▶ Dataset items
□ □ □ □

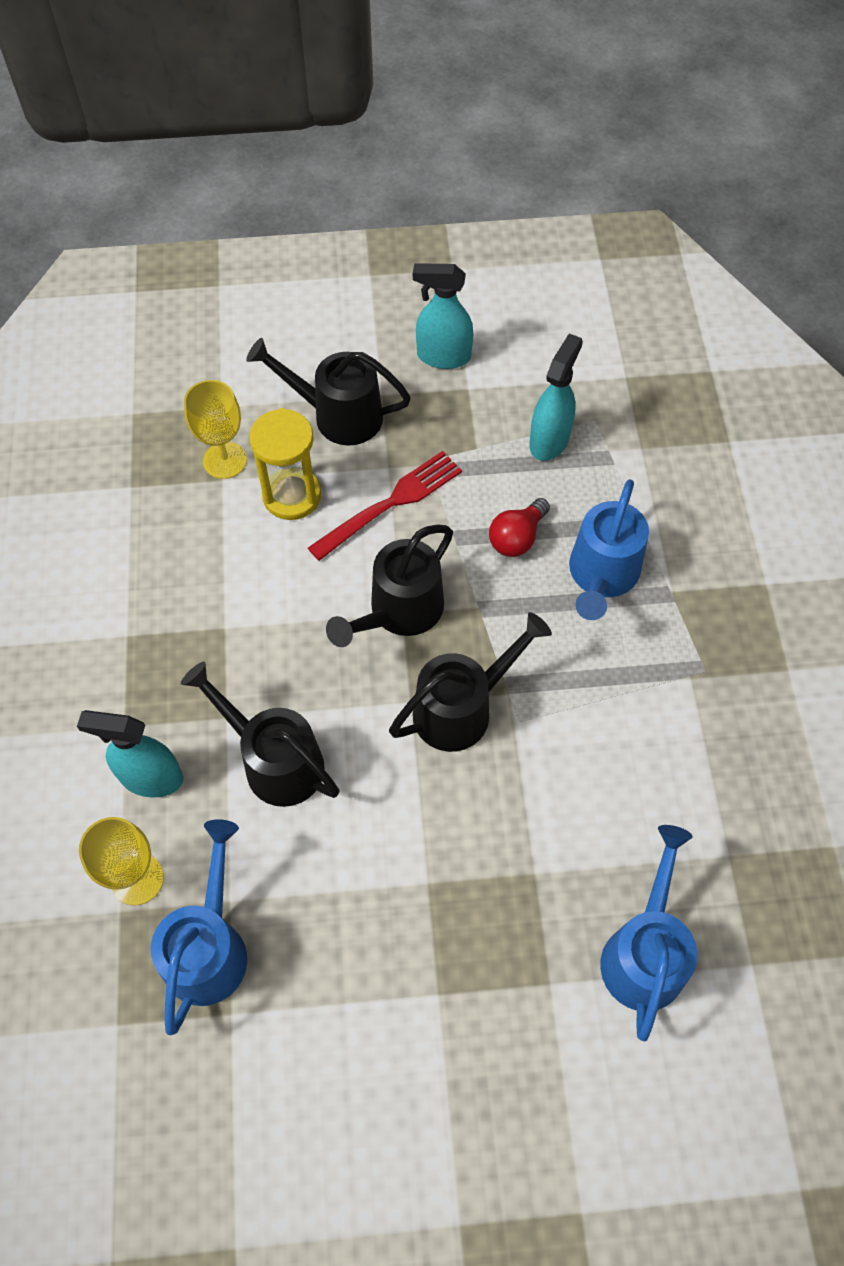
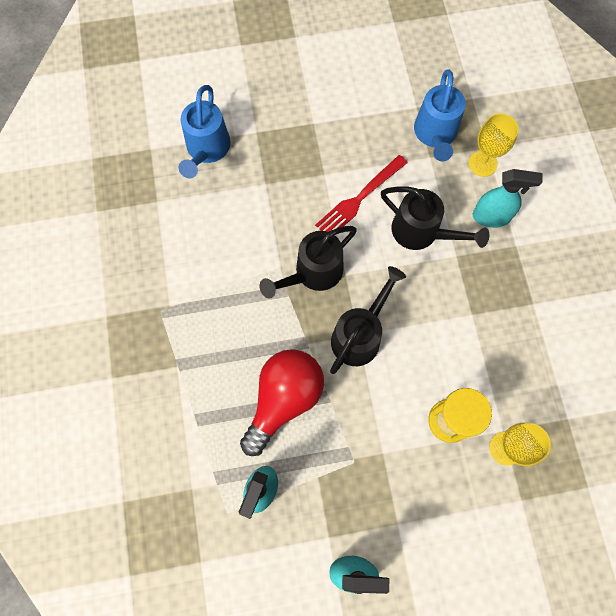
camera: 175 degrees right, 10 degrees up
(337, 415) = (429, 499): black watering can -> none
(390, 503) = (377, 420): red fork -> red fork (359, 198)
(517, 538) = (284, 399): red light bulb -> red light bulb, size x1.92
(601, 577) = (225, 373): blue watering can -> none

□ □ □ □

▶ Exercise details
Leaving the pictures out, give back each line above exactly.

▶ Written answer
camera: 175 degrees right, 10 degrees up
(337, 415) = (429, 499): black watering can -> none
(390, 503) = (377, 420): red fork -> red fork (359, 198)
(517, 538) = (284, 399): red light bulb -> red light bulb, size x1.92
(601, 577) = (225, 373): blue watering can -> none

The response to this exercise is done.